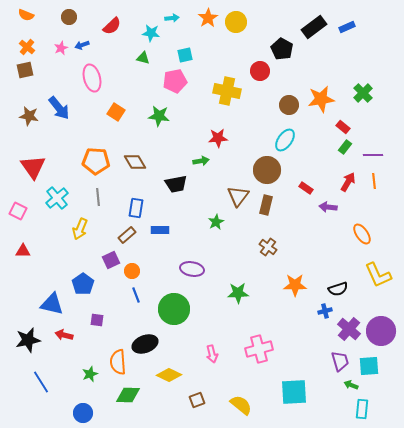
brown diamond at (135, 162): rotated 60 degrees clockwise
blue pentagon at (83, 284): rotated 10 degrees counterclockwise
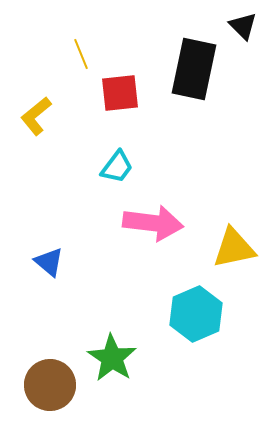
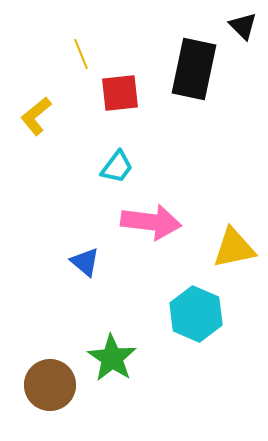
pink arrow: moved 2 px left, 1 px up
blue triangle: moved 36 px right
cyan hexagon: rotated 14 degrees counterclockwise
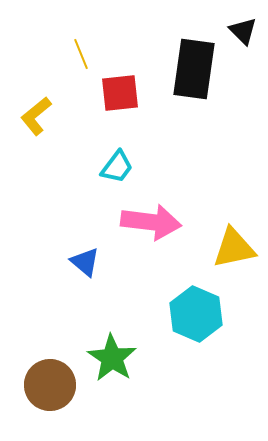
black triangle: moved 5 px down
black rectangle: rotated 4 degrees counterclockwise
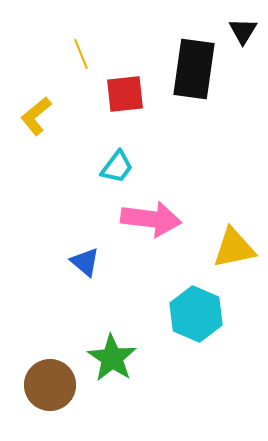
black triangle: rotated 16 degrees clockwise
red square: moved 5 px right, 1 px down
pink arrow: moved 3 px up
++++++++++
Copy the records from the line with "black triangle: moved 5 px down" through the end of the records, leaving out the pictures.

black triangle: moved 5 px down
black rectangle: rotated 4 degrees counterclockwise
black triangle: rotated 16 degrees clockwise
red square: moved 5 px right, 1 px down
pink arrow: moved 3 px up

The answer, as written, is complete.